TASK GOAL
Your answer should hold each line of the material that contains the word "blue".

SUPPLIED RECORDS
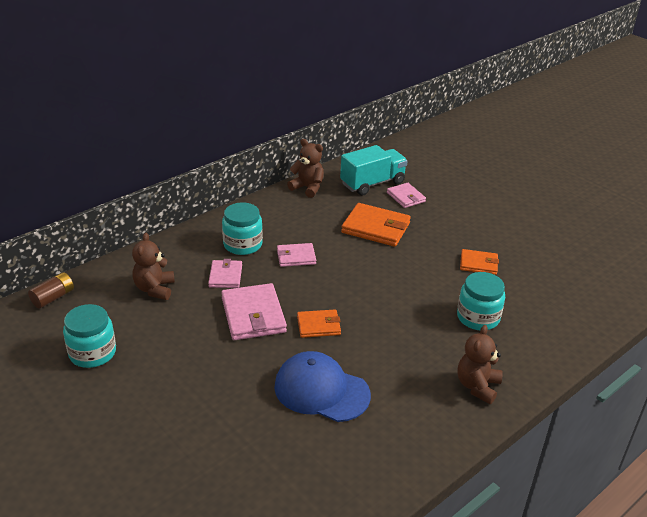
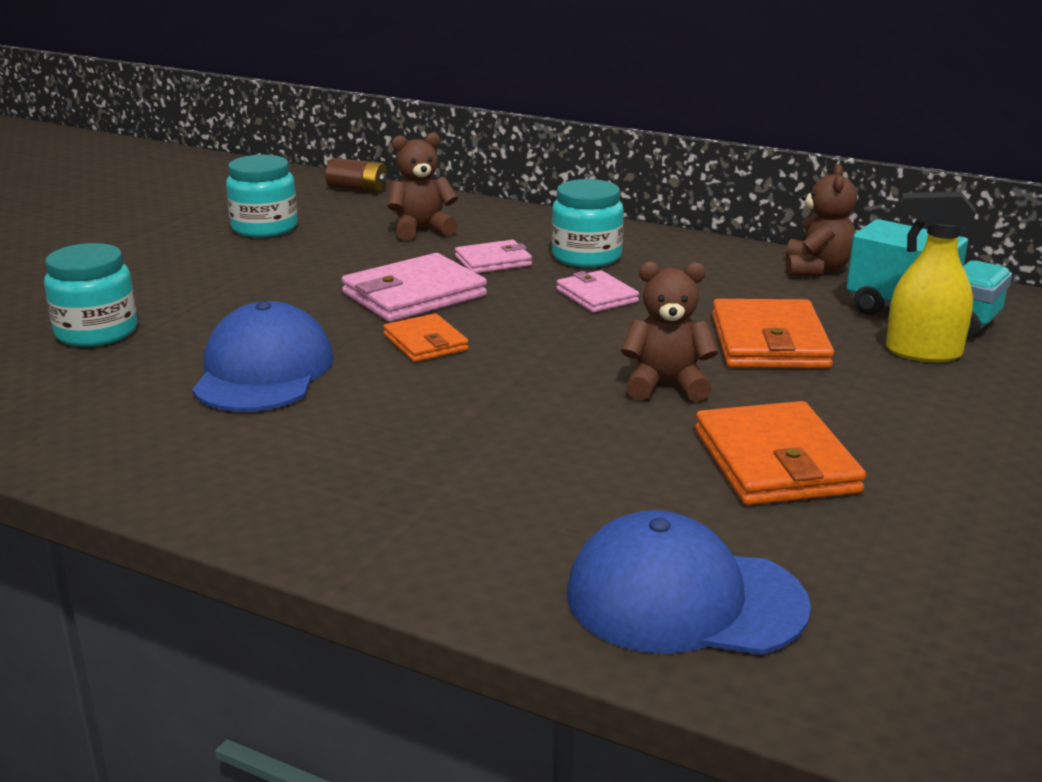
camera: 70 degrees right, 10 degrees down
(406, 197) = (922, 352): pink wallet -> yellow spray bottle
(477, 386) = (352, 510): brown teddy bear -> brown teddy bear (666, 385)
(478, 264) = (775, 461): orange wallet -> orange wallet, size x1.68
(478, 317) = (577, 484): turquoise jar -> turquoise jar (96, 332)
(564, 317) = (684, 599): none -> blue cap

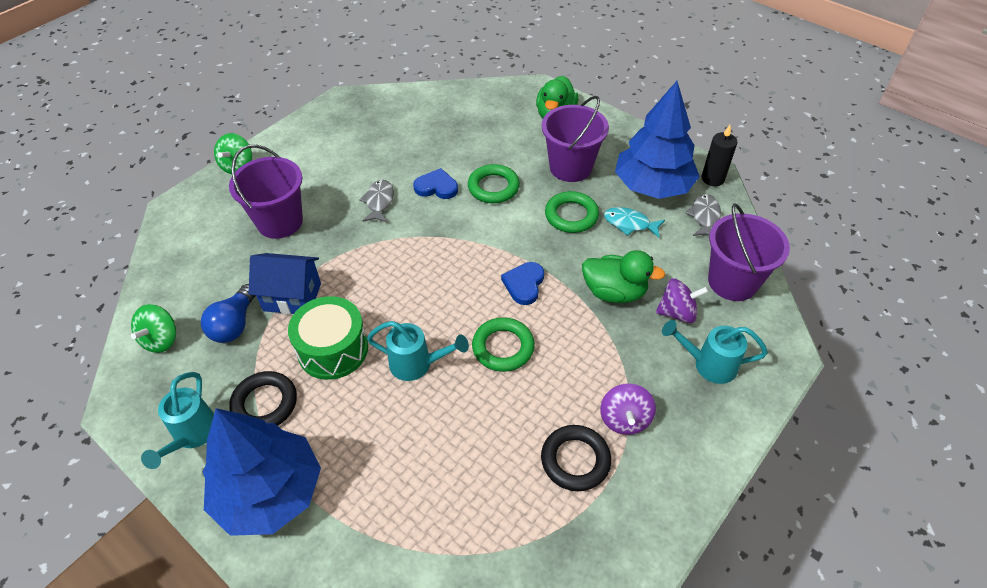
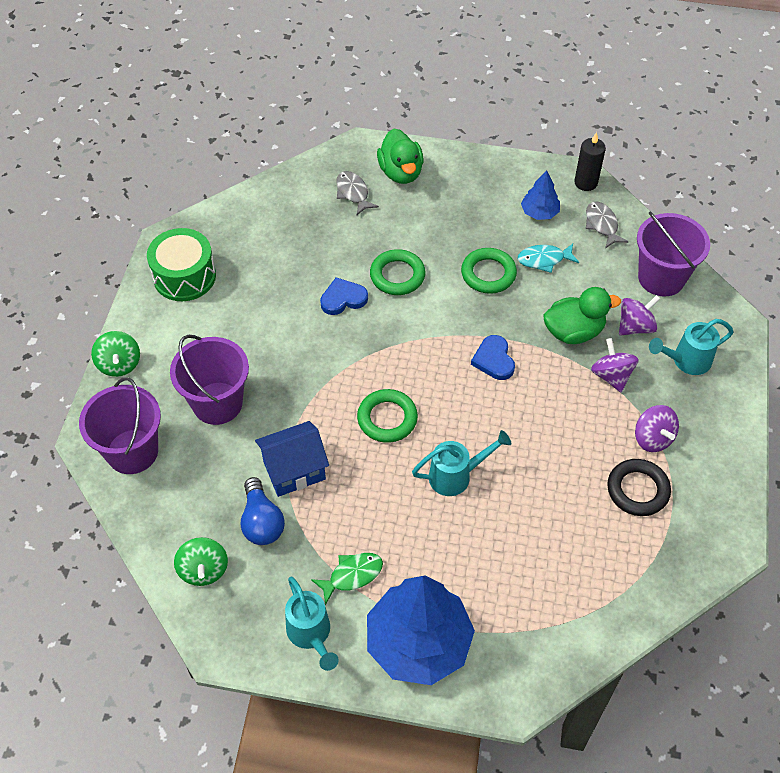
camera: 30 degrees left, 5 degrees up
(265, 403) = (352, 575): black ring -> green fish
(333, 349) = (372, 499): green drum -> green drum (184, 276)
(379, 202) = (299, 338): grey fish -> grey fish (353, 193)
(503, 347) = (517, 425): green ring -> green ring (387, 418)
(570, 167) = (454, 224): purple bucket -> purple bucket (132, 451)
(623, 345) = (611, 376): none -> purple spinning top
(653, 186) = (539, 212): blue tree -> blue tree, size x0.47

SOLUTION TO THE EXERCISE
(564, 317) = (684, 599): none -> blue cap
(653, 186) = (539, 212): blue tree -> blue tree, size x0.47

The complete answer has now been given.